+++ Given entries +++

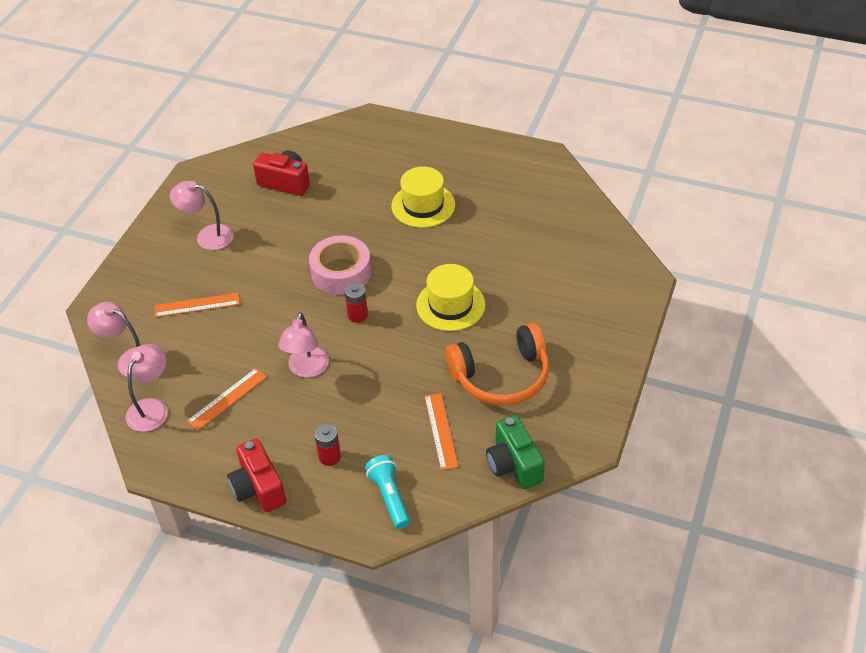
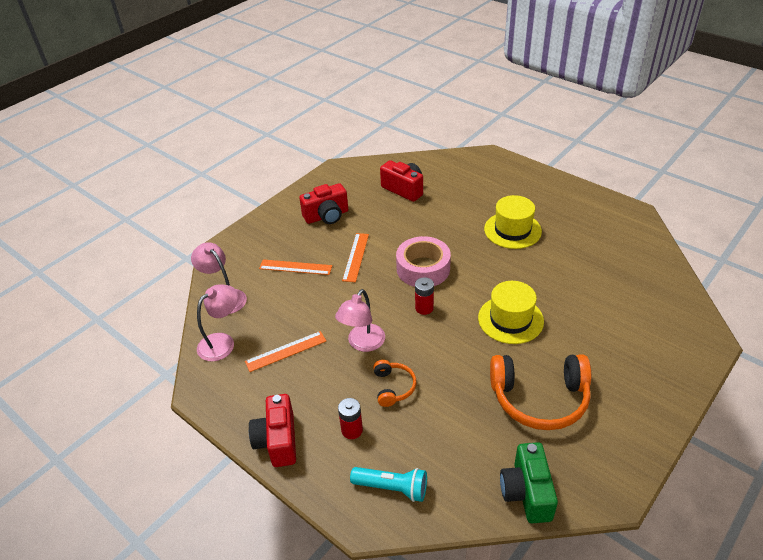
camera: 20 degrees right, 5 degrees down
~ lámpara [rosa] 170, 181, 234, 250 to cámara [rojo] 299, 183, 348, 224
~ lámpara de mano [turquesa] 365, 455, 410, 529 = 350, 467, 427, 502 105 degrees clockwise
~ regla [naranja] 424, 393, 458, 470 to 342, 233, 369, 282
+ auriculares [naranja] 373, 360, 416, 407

+++

Brief:
Give exactly, and nothing besides, the lines from the one in which "105 degrees clockwise" occurs through the end of the records.

Answer to this problem:
~ lámpara de mano [turquesa] 365, 455, 410, 529 = 350, 467, 427, 502 105 degrees clockwise
~ regla [naranja] 424, 393, 458, 470 to 342, 233, 369, 282
+ auriculares [naranja] 373, 360, 416, 407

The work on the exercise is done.